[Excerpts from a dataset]
--------------------
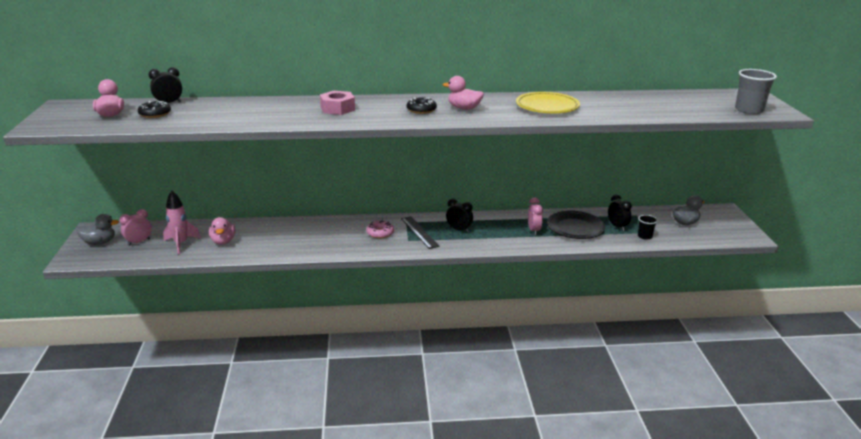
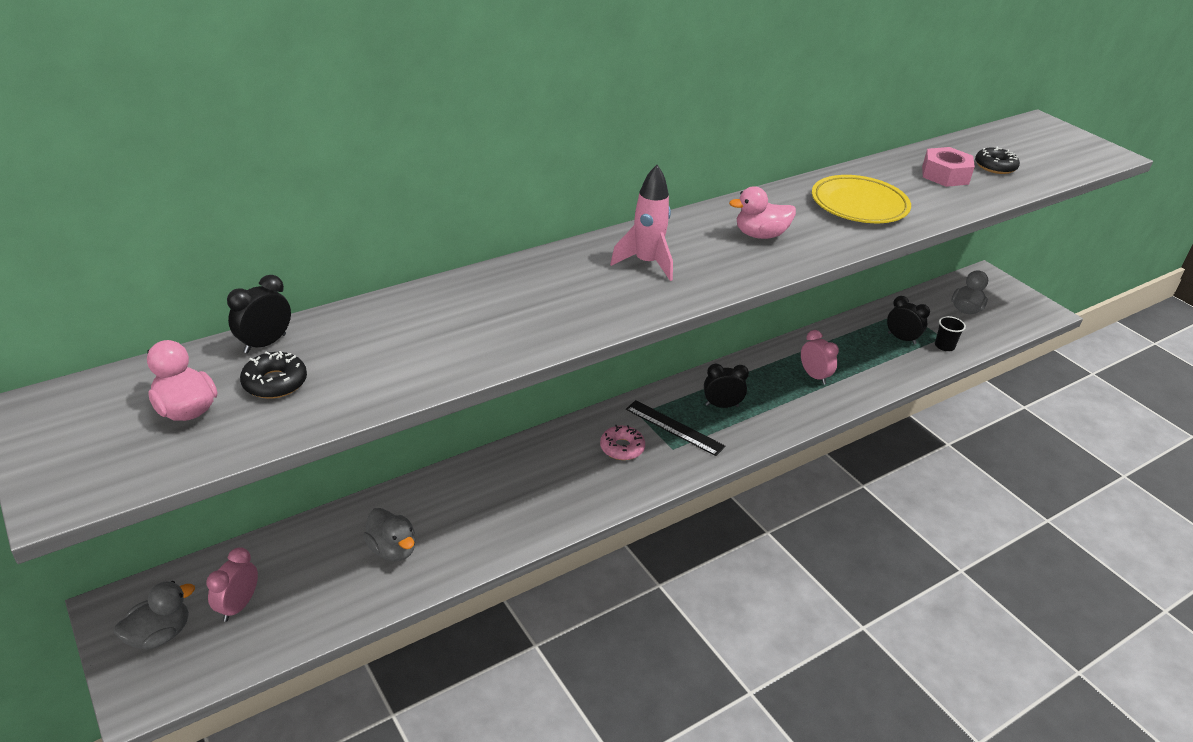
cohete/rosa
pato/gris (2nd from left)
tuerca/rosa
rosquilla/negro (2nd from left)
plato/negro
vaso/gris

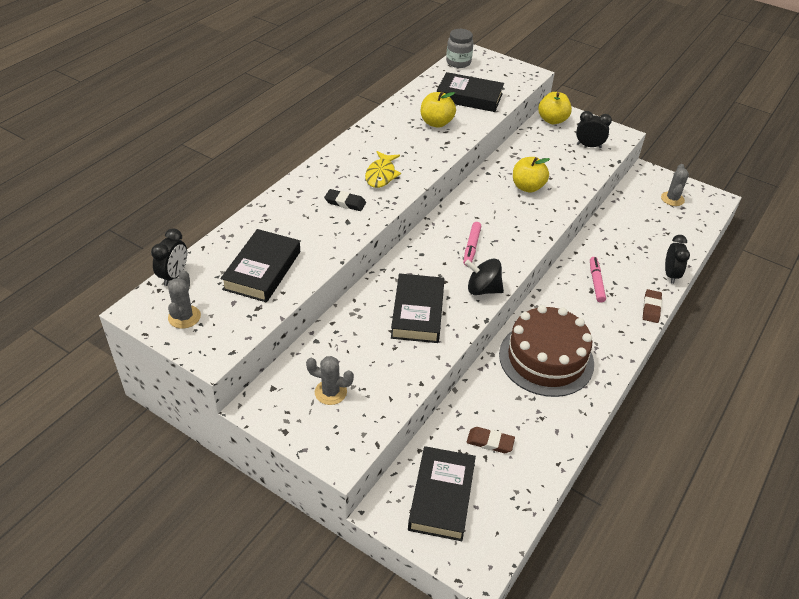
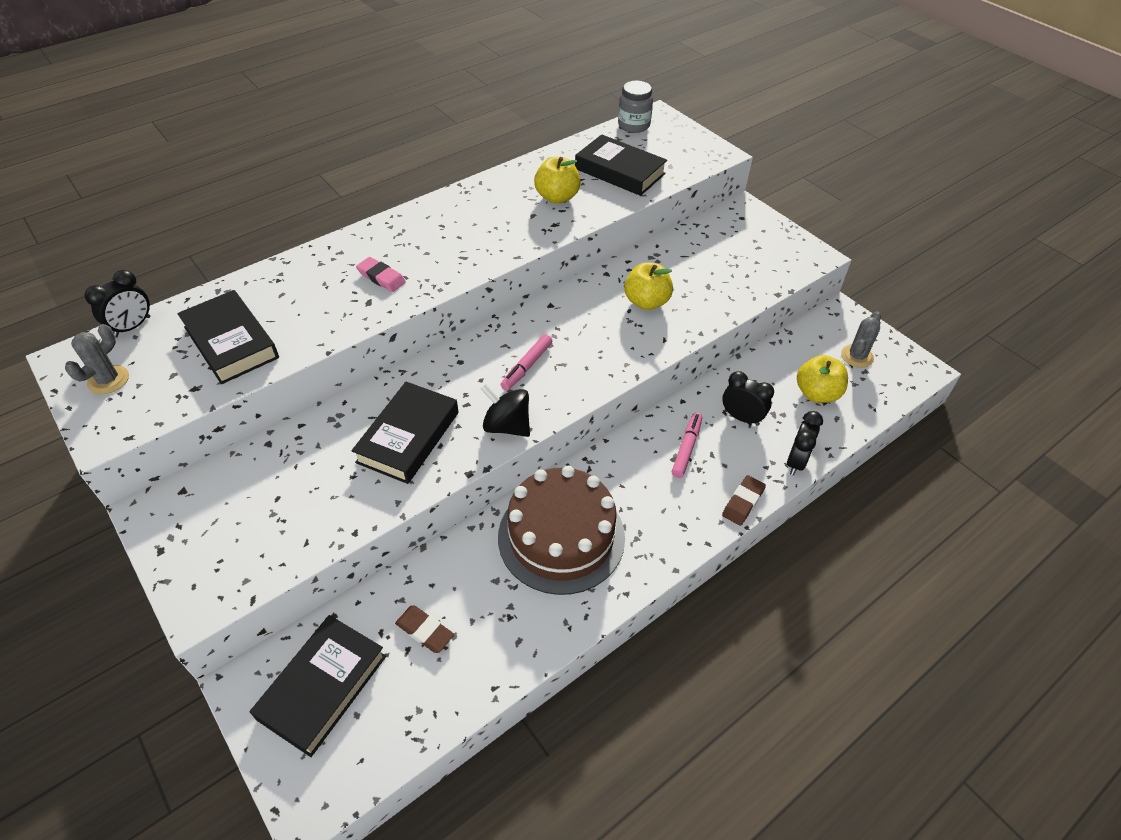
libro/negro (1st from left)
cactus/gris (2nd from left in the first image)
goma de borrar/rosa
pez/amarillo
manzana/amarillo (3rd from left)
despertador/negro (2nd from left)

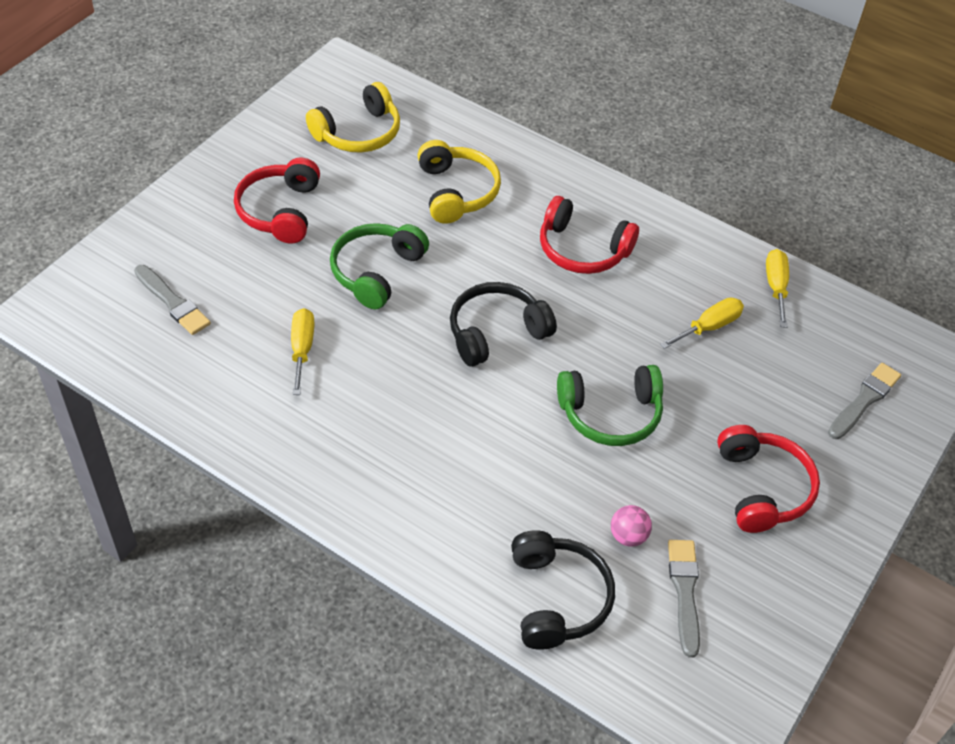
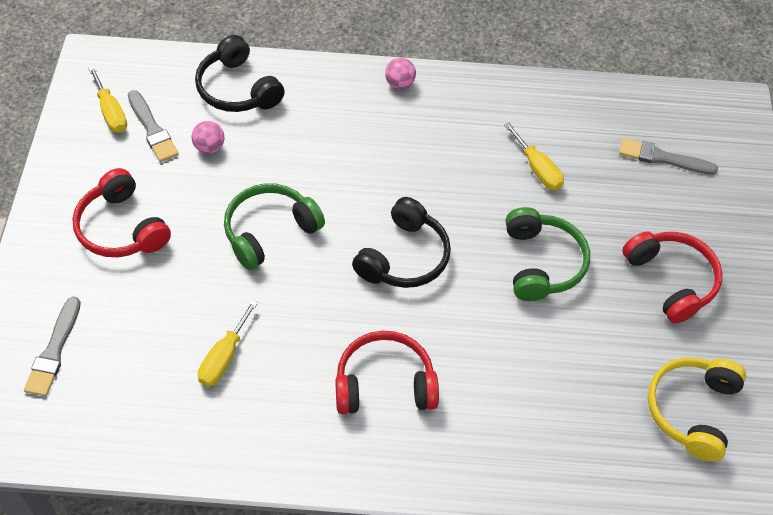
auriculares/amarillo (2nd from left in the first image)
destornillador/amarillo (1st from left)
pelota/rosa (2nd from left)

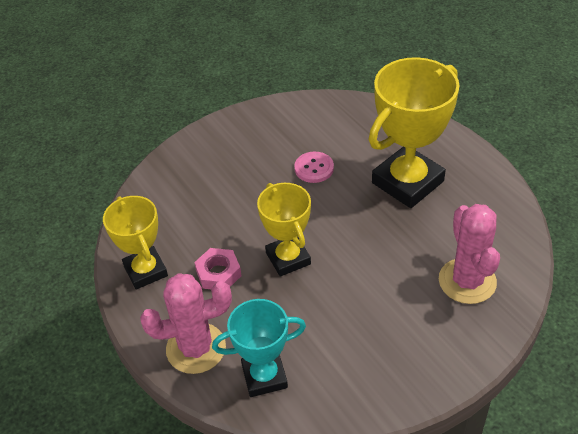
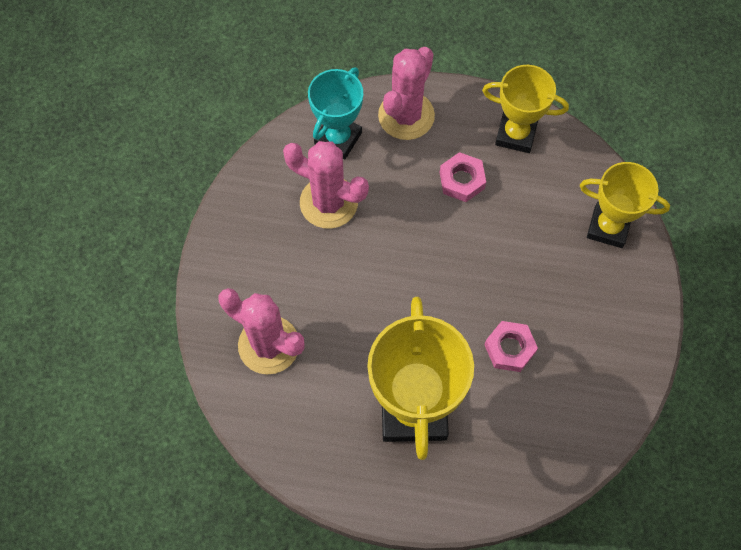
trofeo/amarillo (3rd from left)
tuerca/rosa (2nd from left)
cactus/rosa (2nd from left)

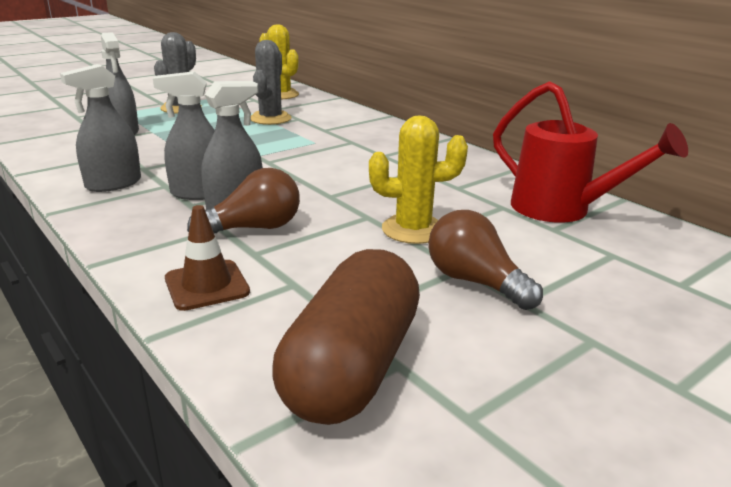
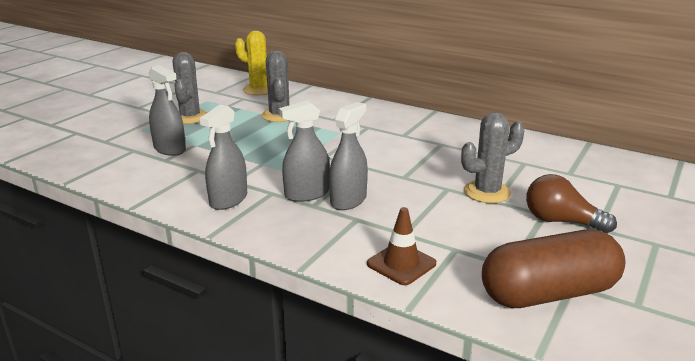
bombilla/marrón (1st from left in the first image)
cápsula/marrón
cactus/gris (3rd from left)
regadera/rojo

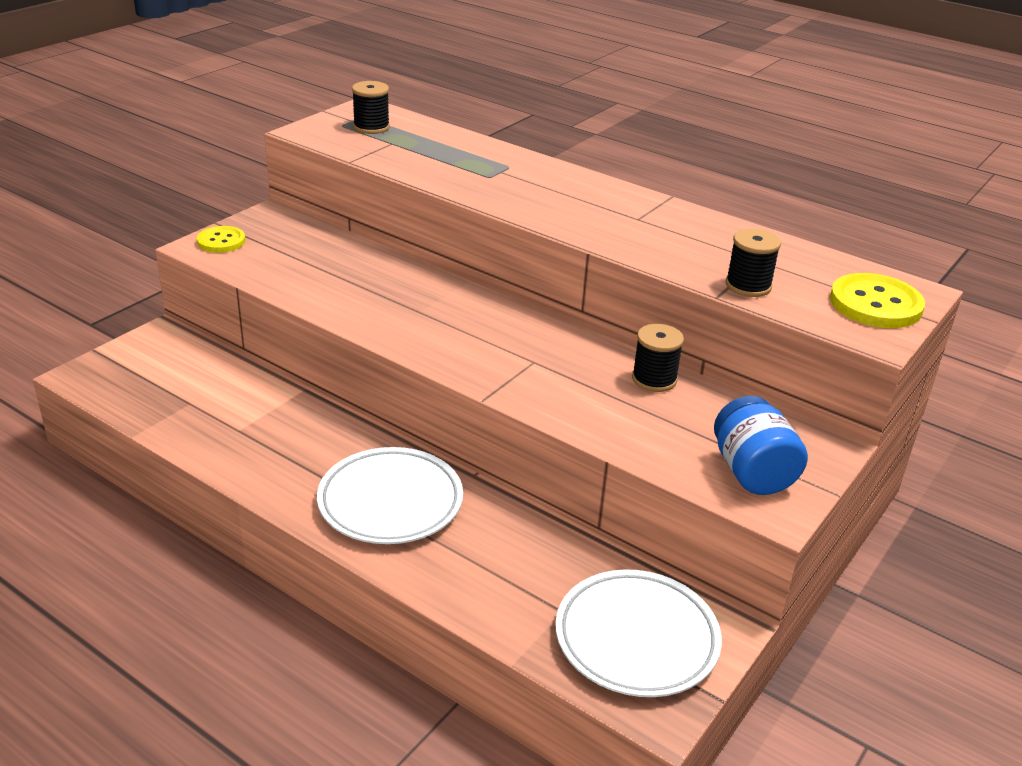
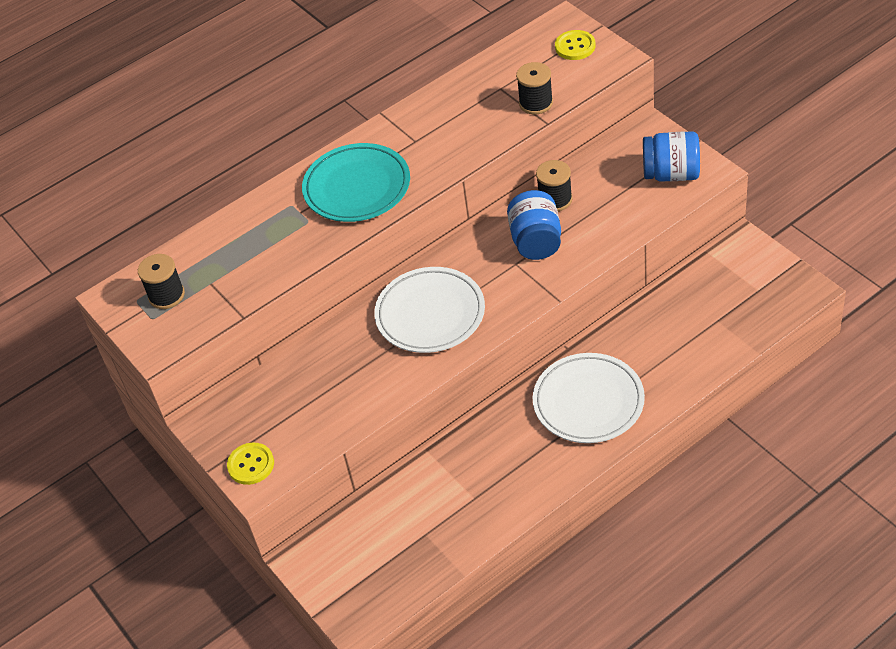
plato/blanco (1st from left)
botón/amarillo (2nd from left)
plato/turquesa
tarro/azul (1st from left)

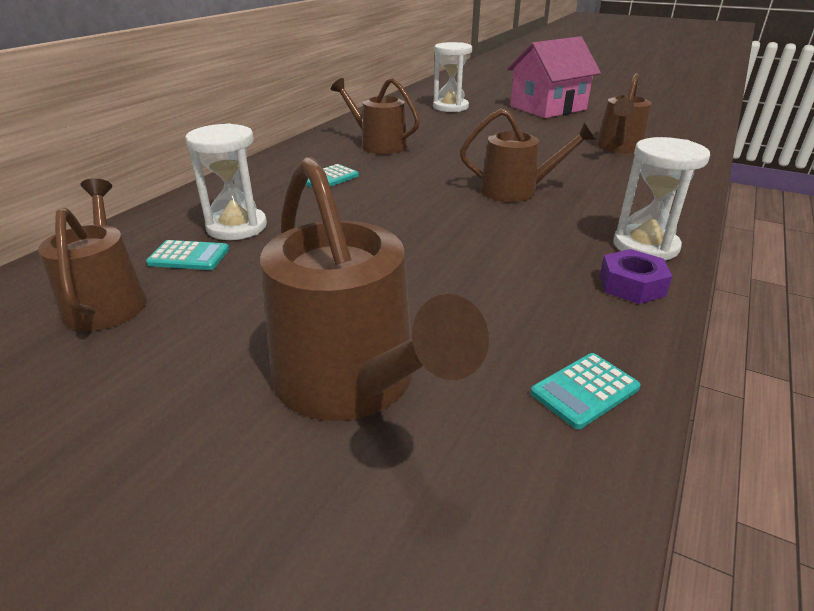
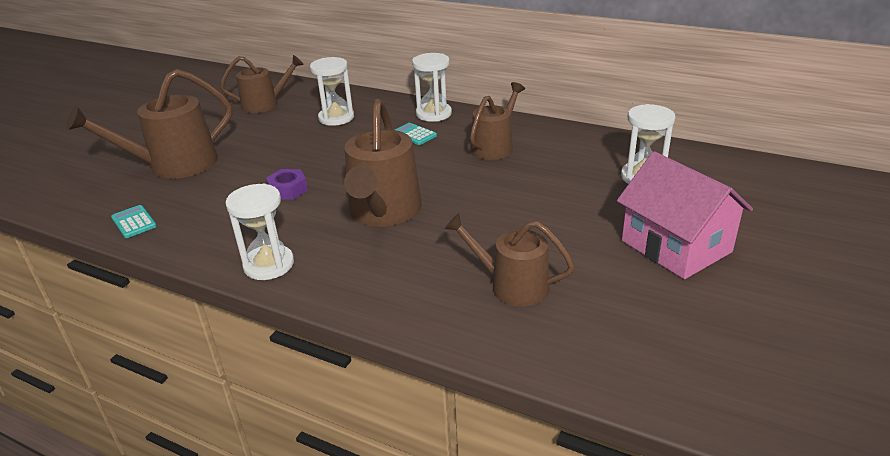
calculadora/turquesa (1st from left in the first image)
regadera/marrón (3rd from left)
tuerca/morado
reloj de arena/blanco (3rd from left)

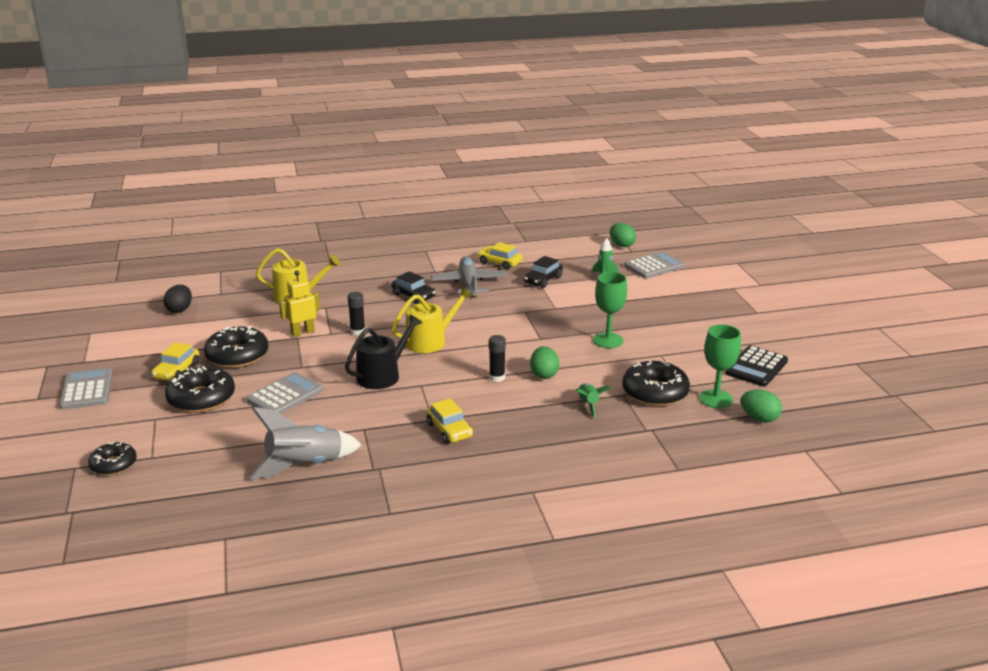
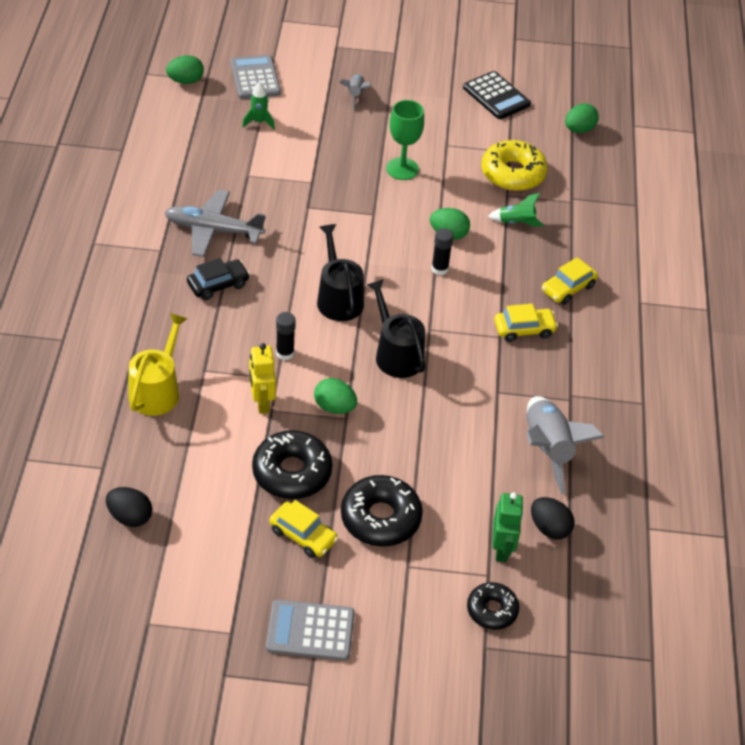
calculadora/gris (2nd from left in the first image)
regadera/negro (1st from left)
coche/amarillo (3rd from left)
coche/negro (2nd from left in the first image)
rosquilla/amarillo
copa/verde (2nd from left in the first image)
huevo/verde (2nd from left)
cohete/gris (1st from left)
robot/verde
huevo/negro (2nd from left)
--------------------
Problem description | Reproduce the whole of the data, word for word, and omit its pictures.

Your response |
cohete/rosa
pato/gris (2nd from left)
tuerca/rosa
rosquilla/negro (2nd from left)
plato/negro
vaso/gris

libro/negro (1st from left)
cactus/gris (2nd from left in the first image)
goma de borrar/rosa
pez/amarillo
manzana/amarillo (3rd from left)
despertador/negro (2nd from left)

auriculares/amarillo (2nd from left in the first image)
destornillador/amarillo (1st from left)
pelota/rosa (2nd from left)

trofeo/amarillo (3rd from left)
tuerca/rosa (2nd from left)
cactus/rosa (2nd from left)

bombilla/marrón (1st from left in the first image)
cápsula/marrón
cactus/gris (3rd from left)
regadera/rojo

plato/blanco (1st from left)
botón/amarillo (2nd from left)
plato/turquesa
tarro/azul (1st from left)

calculadora/turquesa (1st from left in the first image)
regadera/marrón (3rd from left)
tuerca/morado
reloj de arena/blanco (3rd from left)

calculadora/gris (2nd from left in the first image)
regadera/negro (1st from left)
coche/amarillo (3rd from left)
coche/negro (2nd from left in the first image)
rosquilla/amarillo
copa/verde (2nd from left in the first image)
huevo/verde (2nd from left)
cohete/gris (1st from left)
robot/verde
huevo/negro (2nd from left)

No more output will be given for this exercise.